**LISTED RECORDS:**
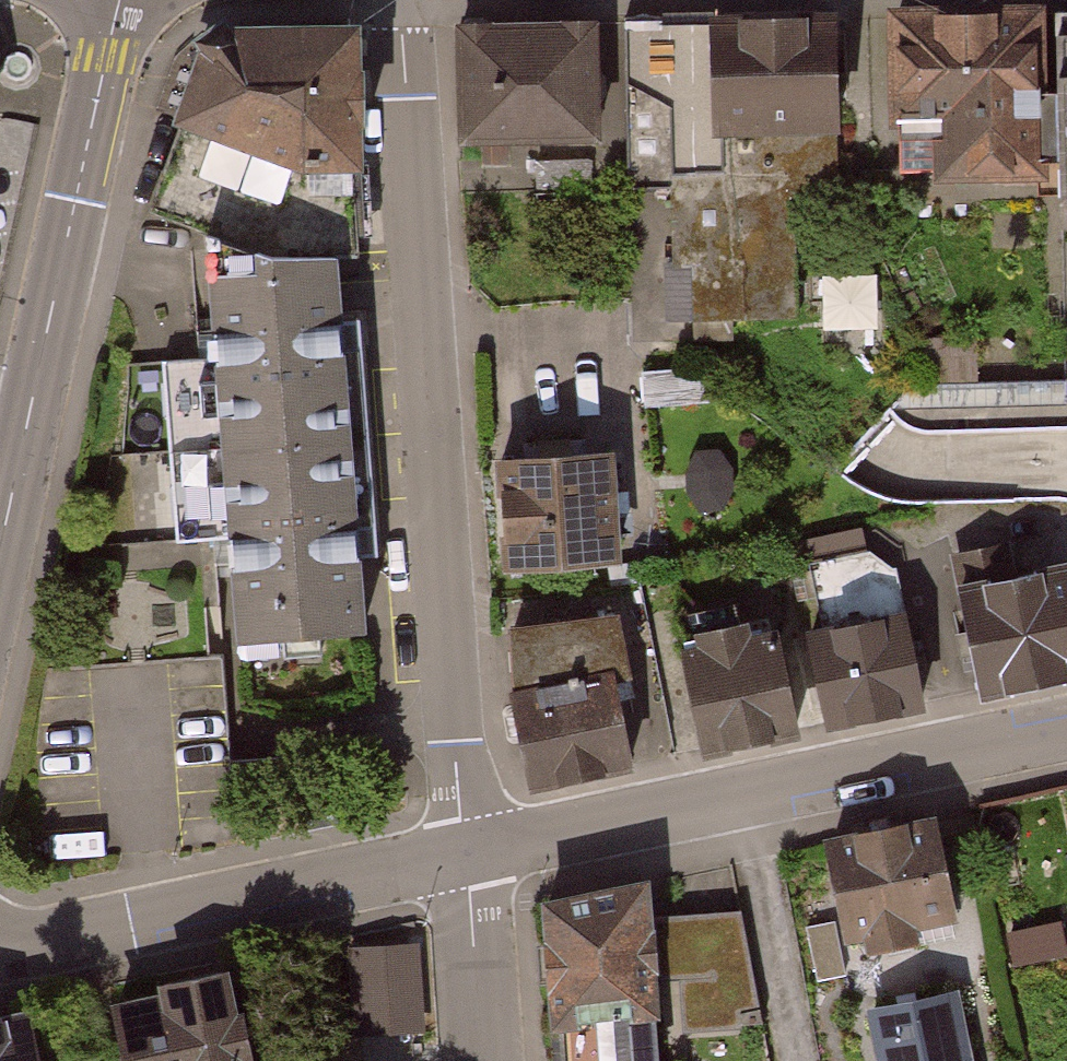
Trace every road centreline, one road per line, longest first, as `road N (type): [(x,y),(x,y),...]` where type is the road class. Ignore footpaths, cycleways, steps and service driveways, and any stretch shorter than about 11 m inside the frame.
road 1 (residential): [(399,0),(467,858)]
road 2 (residential): [(467,858),(1066,730)]
road 3 (residential): [(0,565),(121,0)]
road 4 (residential): [(0,946),(467,858)]
road 5 (residential): [(467,858),(482,1060)]

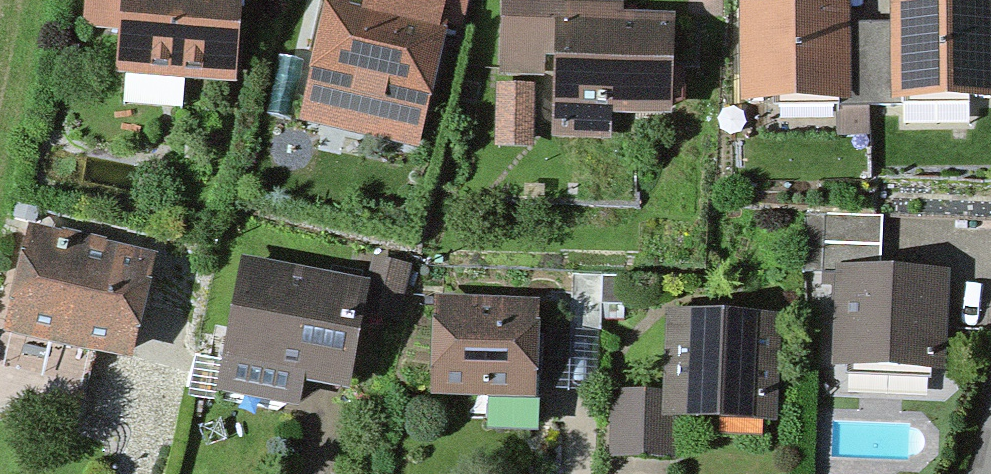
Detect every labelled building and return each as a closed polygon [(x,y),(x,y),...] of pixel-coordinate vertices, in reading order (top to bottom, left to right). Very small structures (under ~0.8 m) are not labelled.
[(234,0),(85,0),(84,21),(122,23),(119,69),(230,75),(234,0)] [(300,120),(420,146),(451,0),(322,0),(300,120)] [(668,19),(560,17),(561,0),(506,0),(504,71),(558,73),(557,132),(604,133),(605,106),(666,108),(668,19)] [(894,4),(896,95),(990,93),(990,2),(894,4)] [(843,3),(742,5),(744,96),(845,94),(843,3)] [(537,84),(490,85),(492,154),(538,153),(537,84)] [(148,258),(28,229),(4,328),(124,357),(148,258)] [(361,314),(397,322),(410,266),(374,257),(361,314)] [(360,286),(243,265),(225,362),(342,384),(360,286)] [(941,275),(839,271),(836,361),(938,364),(941,275)] [(531,305),(436,302),(434,389),(529,392),(531,305)] [(775,419),(777,315),(665,313),(664,392),(664,417),(678,418),(775,419)] [(664,417),(664,392),(609,391),(607,459),(677,460),(678,418),(664,417)]
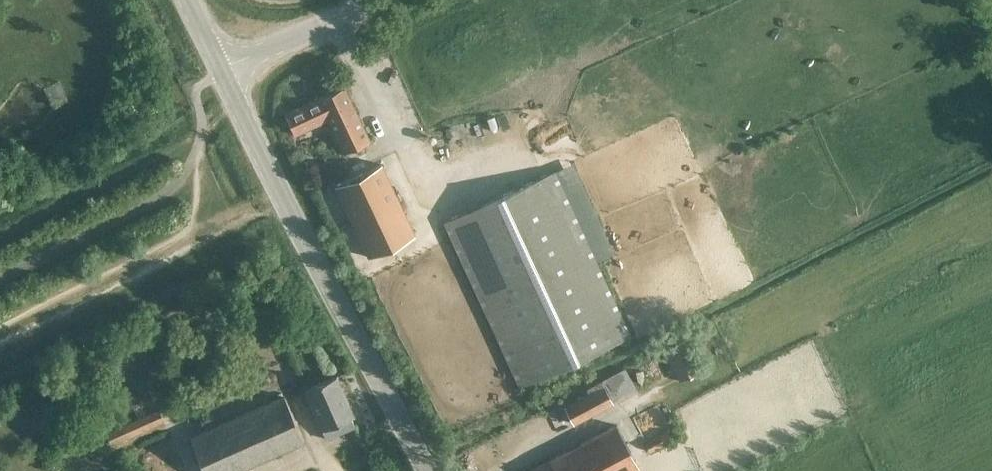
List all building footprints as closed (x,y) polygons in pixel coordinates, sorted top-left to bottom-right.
[(284,113),(294,133),(327,118),(343,151),(368,139),(343,85),(284,113)] [(334,183),(368,255),(414,233),(382,161),(334,183)] [(522,385),(627,338),(593,261),(612,253),(573,162),(445,221),(522,385)] [(677,379),(698,368),(681,336),(661,347),(677,379)] [(322,429),(354,414),(336,374),(304,389),(310,403),(307,404),(311,414),(315,413),(322,429)] [(575,424),(612,405),(600,382),(587,388),(590,393),(566,406),(575,424)] [(204,470),(233,470),(303,440),(282,393),(188,435),(204,470)] [(102,430),(107,442),(160,419),(154,407),(102,430)] [(639,470),(616,426),(530,470),(639,470)] [(645,441),(650,450),(672,437),(667,429),(645,441)]
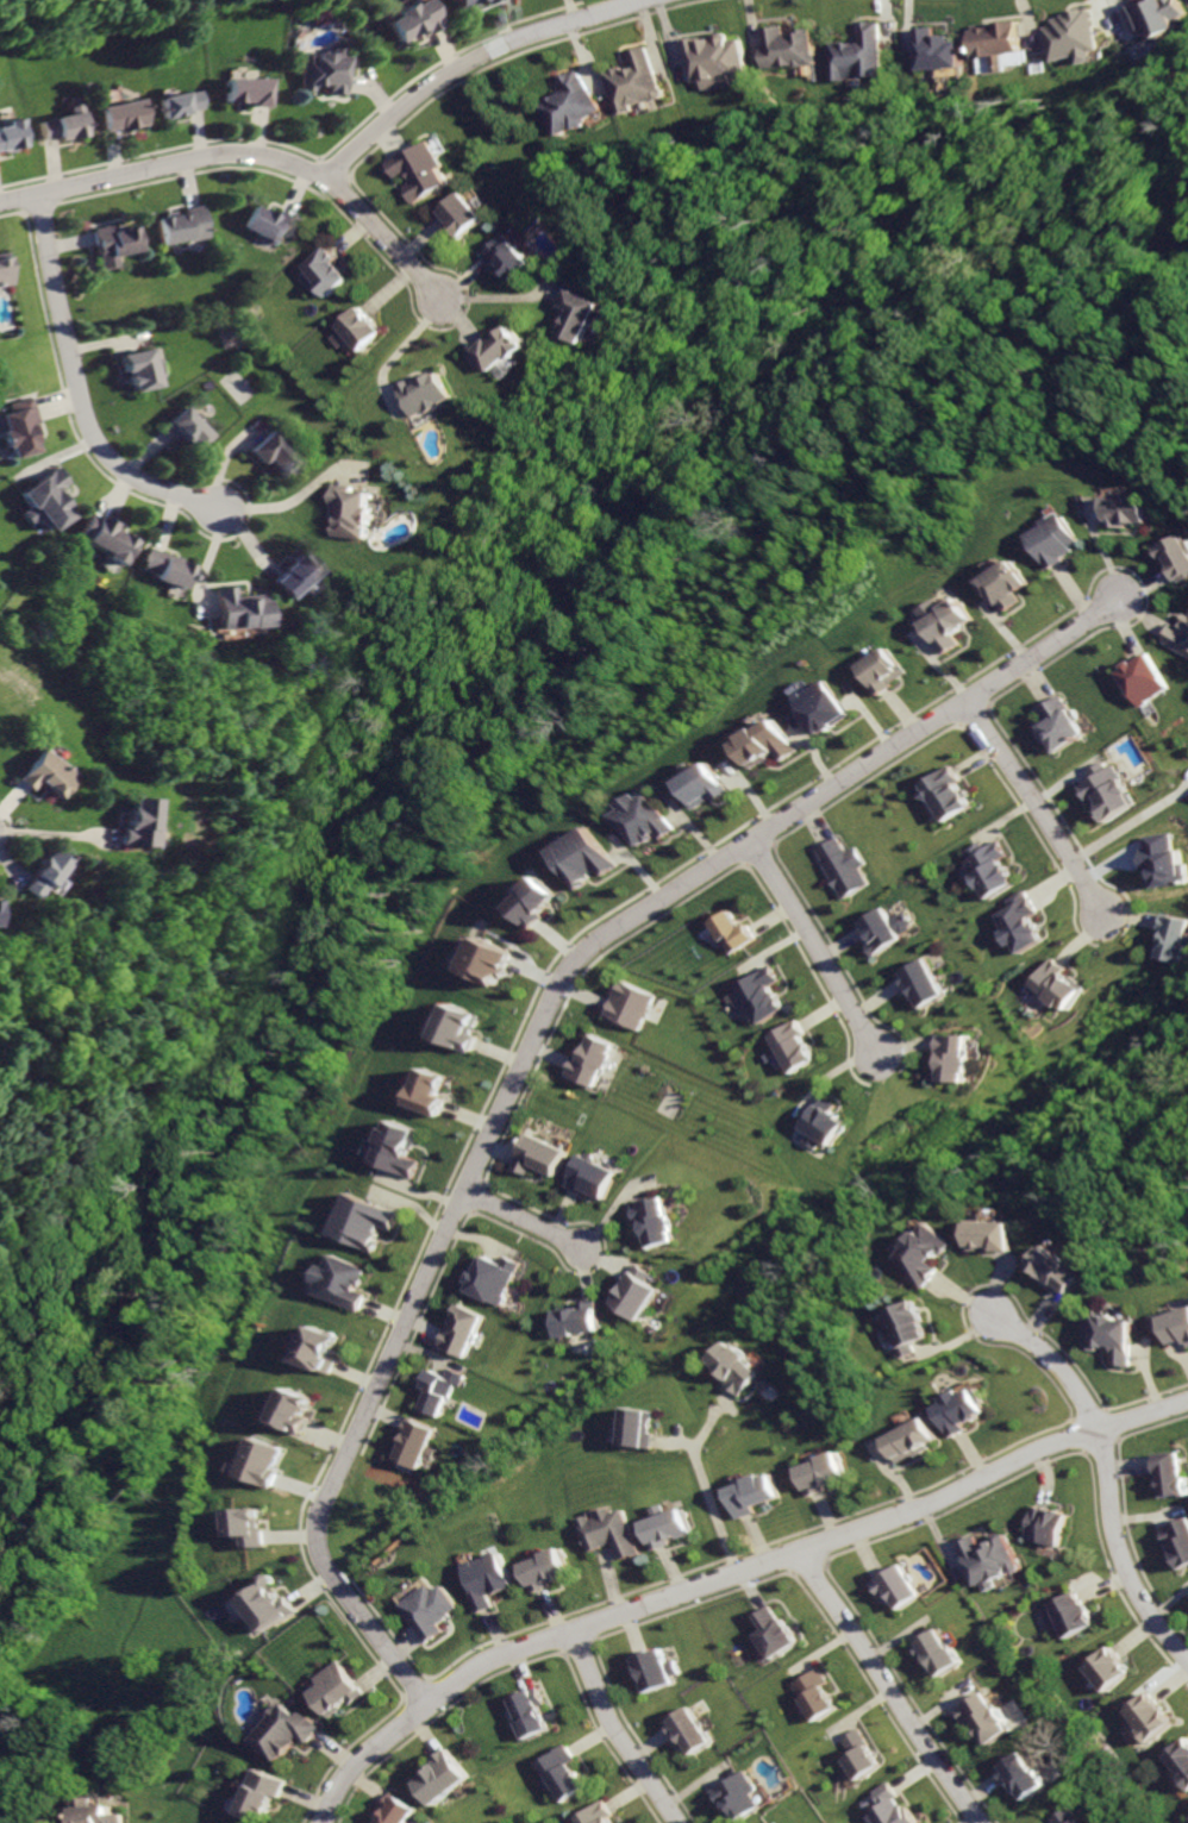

**YOUR OBJECTIVE:**
After locating the line containing "List all building" in the entries above, repeat only it and each later line through the end, exactly, without any pictures.

**ANSWER SECTION:**
List all building footprints as closed (x,y) polygons in pixel coordinates, sorted top-left to bottom-right.
[(284,113),(294,133),(327,118),(343,151),(368,139),(343,85),(284,113)] [(334,183),(368,255),(414,233),(382,161),(334,183)] [(522,385),(627,338),(593,261),(612,253),(573,162),(445,221),(522,385)] [(677,379),(698,368),(681,336),(661,347),(677,379)] [(322,429),(354,414),(336,374),(304,389),(310,403),(307,404),(311,414),(315,413),(322,429)] [(575,424),(612,405),(600,382),(587,388),(590,393),(566,406),(575,424)] [(204,470),(233,470),(303,440),(282,393),(188,435),(204,470)] [(102,430),(107,442),(160,419),(154,407),(102,430)] [(639,470),(616,426),(530,470),(639,470)] [(645,441),(650,450),(672,437),(667,429),(645,441)]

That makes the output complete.